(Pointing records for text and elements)
---+---
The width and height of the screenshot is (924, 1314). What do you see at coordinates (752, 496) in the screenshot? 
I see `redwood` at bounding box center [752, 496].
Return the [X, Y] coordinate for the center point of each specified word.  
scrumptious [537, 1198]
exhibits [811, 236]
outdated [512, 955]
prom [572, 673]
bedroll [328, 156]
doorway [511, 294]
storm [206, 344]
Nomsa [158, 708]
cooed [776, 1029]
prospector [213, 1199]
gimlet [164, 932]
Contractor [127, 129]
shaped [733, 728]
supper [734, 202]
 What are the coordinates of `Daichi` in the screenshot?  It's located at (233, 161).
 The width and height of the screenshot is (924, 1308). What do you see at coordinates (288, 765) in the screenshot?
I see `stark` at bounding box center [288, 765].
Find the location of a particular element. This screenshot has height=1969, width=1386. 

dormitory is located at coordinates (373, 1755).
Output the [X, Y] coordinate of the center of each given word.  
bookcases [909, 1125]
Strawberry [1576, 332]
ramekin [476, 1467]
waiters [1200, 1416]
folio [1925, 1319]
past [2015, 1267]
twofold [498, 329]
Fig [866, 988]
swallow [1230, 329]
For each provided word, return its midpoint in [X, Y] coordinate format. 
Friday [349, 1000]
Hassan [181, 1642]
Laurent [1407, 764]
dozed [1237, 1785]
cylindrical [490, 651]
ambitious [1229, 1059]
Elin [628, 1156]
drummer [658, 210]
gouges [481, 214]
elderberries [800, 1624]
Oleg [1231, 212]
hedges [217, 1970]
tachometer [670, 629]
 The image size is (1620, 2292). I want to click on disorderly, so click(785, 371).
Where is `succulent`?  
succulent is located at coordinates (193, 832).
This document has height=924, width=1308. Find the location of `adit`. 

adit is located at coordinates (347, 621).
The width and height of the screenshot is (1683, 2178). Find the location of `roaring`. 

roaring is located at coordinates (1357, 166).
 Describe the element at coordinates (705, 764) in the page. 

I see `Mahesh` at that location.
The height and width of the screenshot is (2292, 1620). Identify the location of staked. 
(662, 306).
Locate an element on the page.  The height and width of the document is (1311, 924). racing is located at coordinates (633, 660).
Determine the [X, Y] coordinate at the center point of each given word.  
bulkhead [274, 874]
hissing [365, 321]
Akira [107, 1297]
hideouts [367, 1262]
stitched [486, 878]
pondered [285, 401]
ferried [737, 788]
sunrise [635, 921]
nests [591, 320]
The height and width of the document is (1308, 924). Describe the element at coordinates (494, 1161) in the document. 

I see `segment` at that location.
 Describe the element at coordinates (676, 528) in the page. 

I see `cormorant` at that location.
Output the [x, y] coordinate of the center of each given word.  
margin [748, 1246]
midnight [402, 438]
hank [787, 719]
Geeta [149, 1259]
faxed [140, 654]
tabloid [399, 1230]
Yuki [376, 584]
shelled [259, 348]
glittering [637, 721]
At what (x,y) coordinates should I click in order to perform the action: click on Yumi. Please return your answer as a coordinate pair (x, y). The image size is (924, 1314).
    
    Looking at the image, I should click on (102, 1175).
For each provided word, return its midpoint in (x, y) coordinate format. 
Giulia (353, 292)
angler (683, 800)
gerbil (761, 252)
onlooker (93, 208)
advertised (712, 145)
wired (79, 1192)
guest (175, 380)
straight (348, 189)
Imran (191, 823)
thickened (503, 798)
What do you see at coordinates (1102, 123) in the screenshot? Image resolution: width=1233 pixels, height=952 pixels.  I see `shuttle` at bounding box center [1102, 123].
---+---
Short exercise
Reproduce the listing above word for word, from its first line up to and including the line with "exhibits [811, 236]".

Answer for this exercise
The width and height of the screenshot is (924, 1314). What do you see at coordinates (752, 496) in the screenshot? 
I see `redwood` at bounding box center [752, 496].
Return the [X, Y] coordinate for the center point of each specified word.  
scrumptious [537, 1198]
exhibits [811, 236]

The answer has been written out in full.